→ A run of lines
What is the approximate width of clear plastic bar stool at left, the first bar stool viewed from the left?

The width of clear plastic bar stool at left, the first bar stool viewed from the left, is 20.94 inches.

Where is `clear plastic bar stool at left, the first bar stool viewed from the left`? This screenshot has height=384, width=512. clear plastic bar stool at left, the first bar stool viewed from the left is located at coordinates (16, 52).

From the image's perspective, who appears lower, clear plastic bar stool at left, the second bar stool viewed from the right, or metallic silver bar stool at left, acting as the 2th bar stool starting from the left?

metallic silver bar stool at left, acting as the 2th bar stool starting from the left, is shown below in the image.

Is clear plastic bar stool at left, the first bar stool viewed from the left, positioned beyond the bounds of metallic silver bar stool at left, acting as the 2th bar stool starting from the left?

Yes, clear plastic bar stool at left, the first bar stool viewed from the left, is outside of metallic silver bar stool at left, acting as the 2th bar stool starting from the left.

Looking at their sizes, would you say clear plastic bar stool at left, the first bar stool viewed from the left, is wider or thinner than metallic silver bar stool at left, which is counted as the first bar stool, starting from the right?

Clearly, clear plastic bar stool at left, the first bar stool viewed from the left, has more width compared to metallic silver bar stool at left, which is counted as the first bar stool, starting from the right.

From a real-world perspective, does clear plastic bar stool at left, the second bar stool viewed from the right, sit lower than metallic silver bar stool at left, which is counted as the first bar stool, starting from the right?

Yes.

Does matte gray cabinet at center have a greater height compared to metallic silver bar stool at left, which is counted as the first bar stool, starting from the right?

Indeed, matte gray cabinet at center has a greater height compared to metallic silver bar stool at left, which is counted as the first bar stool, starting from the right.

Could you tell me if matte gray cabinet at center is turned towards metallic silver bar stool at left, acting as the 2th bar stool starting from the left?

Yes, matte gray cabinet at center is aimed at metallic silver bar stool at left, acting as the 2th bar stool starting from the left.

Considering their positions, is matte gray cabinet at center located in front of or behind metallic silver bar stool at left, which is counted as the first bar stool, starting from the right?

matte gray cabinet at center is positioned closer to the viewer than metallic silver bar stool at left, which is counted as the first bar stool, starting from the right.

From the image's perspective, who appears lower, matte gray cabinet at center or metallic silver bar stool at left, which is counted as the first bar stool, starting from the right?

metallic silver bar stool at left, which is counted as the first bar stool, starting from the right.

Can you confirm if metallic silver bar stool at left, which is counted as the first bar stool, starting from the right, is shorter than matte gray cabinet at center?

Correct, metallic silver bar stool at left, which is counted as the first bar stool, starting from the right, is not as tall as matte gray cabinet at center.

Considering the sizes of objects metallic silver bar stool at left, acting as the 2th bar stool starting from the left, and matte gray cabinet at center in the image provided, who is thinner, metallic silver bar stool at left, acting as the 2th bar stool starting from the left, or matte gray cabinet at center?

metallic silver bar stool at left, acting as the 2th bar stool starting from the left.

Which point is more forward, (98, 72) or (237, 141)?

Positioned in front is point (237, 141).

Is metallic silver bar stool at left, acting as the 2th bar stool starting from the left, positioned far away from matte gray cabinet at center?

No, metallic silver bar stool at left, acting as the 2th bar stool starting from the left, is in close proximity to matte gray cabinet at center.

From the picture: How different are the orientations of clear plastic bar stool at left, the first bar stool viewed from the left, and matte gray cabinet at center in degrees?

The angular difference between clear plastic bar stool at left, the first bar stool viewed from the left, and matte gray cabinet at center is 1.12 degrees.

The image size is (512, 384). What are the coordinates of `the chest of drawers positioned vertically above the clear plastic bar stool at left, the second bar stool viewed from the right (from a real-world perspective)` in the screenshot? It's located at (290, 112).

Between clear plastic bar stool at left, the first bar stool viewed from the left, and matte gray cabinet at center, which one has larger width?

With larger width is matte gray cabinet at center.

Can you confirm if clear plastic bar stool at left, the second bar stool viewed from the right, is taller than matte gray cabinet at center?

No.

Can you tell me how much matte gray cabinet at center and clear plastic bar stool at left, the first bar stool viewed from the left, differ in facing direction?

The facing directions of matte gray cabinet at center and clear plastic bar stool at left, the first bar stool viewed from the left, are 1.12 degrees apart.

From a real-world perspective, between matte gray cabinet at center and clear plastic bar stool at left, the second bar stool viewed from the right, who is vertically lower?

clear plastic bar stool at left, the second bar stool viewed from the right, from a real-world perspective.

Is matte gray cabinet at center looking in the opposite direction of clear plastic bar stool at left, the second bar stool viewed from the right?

→ What the exercise asks
Repeat every one of the lines above word for word, with nothing changed.

→ Output below
What is the approximate width of clear plastic bar stool at left, the first bar stool viewed from the left?

The width of clear plastic bar stool at left, the first bar stool viewed from the left, is 20.94 inches.

Where is `clear plastic bar stool at left, the first bar stool viewed from the left`? This screenshot has height=384, width=512. clear plastic bar stool at left, the first bar stool viewed from the left is located at coordinates (16, 52).

From the image's perspective, who appears lower, clear plastic bar stool at left, the second bar stool viewed from the right, or metallic silver bar stool at left, acting as the 2th bar stool starting from the left?

metallic silver bar stool at left, acting as the 2th bar stool starting from the left, is shown below in the image.

Is clear plastic bar stool at left, the first bar stool viewed from the left, positioned beyond the bounds of metallic silver bar stool at left, acting as the 2th bar stool starting from the left?

Yes, clear plastic bar stool at left, the first bar stool viewed from the left, is outside of metallic silver bar stool at left, acting as the 2th bar stool starting from the left.

Looking at their sizes, would you say clear plastic bar stool at left, the first bar stool viewed from the left, is wider or thinner than metallic silver bar stool at left, which is counted as the first bar stool, starting from the right?

Clearly, clear plastic bar stool at left, the first bar stool viewed from the left, has more width compared to metallic silver bar stool at left, which is counted as the first bar stool, starting from the right.

From a real-world perspective, does clear plastic bar stool at left, the second bar stool viewed from the right, sit lower than metallic silver bar stool at left, which is counted as the first bar stool, starting from the right?

Yes.

Does matte gray cabinet at center have a greater height compared to metallic silver bar stool at left, which is counted as the first bar stool, starting from the right?

Indeed, matte gray cabinet at center has a greater height compared to metallic silver bar stool at left, which is counted as the first bar stool, starting from the right.

Could you tell me if matte gray cabinet at center is turned towards metallic silver bar stool at left, acting as the 2th bar stool starting from the left?

Yes, matte gray cabinet at center is aimed at metallic silver bar stool at left, acting as the 2th bar stool starting from the left.

Considering their positions, is matte gray cabinet at center located in front of or behind metallic silver bar stool at left, which is counted as the first bar stool, starting from the right?

matte gray cabinet at center is positioned closer to the viewer than metallic silver bar stool at left, which is counted as the first bar stool, starting from the right.

From the image's perspective, who appears lower, matte gray cabinet at center or metallic silver bar stool at left, which is counted as the first bar stool, starting from the right?

metallic silver bar stool at left, which is counted as the first bar stool, starting from the right.

Can you confirm if metallic silver bar stool at left, which is counted as the first bar stool, starting from the right, is shorter than matte gray cabinet at center?

Correct, metallic silver bar stool at left, which is counted as the first bar stool, starting from the right, is not as tall as matte gray cabinet at center.

Considering the sizes of objects metallic silver bar stool at left, acting as the 2th bar stool starting from the left, and matte gray cabinet at center in the image provided, who is thinner, metallic silver bar stool at left, acting as the 2th bar stool starting from the left, or matte gray cabinet at center?

metallic silver bar stool at left, acting as the 2th bar stool starting from the left.

Which point is more forward, (98, 72) or (237, 141)?

Positioned in front is point (237, 141).

Is metallic silver bar stool at left, acting as the 2th bar stool starting from the left, positioned far away from matte gray cabinet at center?

No, metallic silver bar stool at left, acting as the 2th bar stool starting from the left, is in close proximity to matte gray cabinet at center.

From the picture: How different are the orientations of clear plastic bar stool at left, the first bar stool viewed from the left, and matte gray cabinet at center in degrees?

The angular difference between clear plastic bar stool at left, the first bar stool viewed from the left, and matte gray cabinet at center is 1.12 degrees.

The image size is (512, 384). What are the coordinates of `the chest of drawers positioned vertically above the clear plastic bar stool at left, the second bar stool viewed from the right (from a real-world perspective)` in the screenshot? It's located at (290, 112).

Between clear plastic bar stool at left, the first bar stool viewed from the left, and matte gray cabinet at center, which one has larger width?

With larger width is matte gray cabinet at center.

Can you confirm if clear plastic bar stool at left, the second bar stool viewed from the right, is taller than matte gray cabinet at center?

No.

Can you tell me how much matte gray cabinet at center and clear plastic bar stool at left, the first bar stool viewed from the left, differ in facing direction?

The facing directions of matte gray cabinet at center and clear plastic bar stool at left, the first bar stool viewed from the left, are 1.12 degrees apart.

From a real-world perspective, between matte gray cabinet at center and clear plastic bar stool at left, the second bar stool viewed from the right, who is vertically lower?

clear plastic bar stool at left, the second bar stool viewed from the right, from a real-world perspective.

Is matte gray cabinet at center looking in the opposite direction of clear plastic bar stool at left, the second bar stool viewed from the right?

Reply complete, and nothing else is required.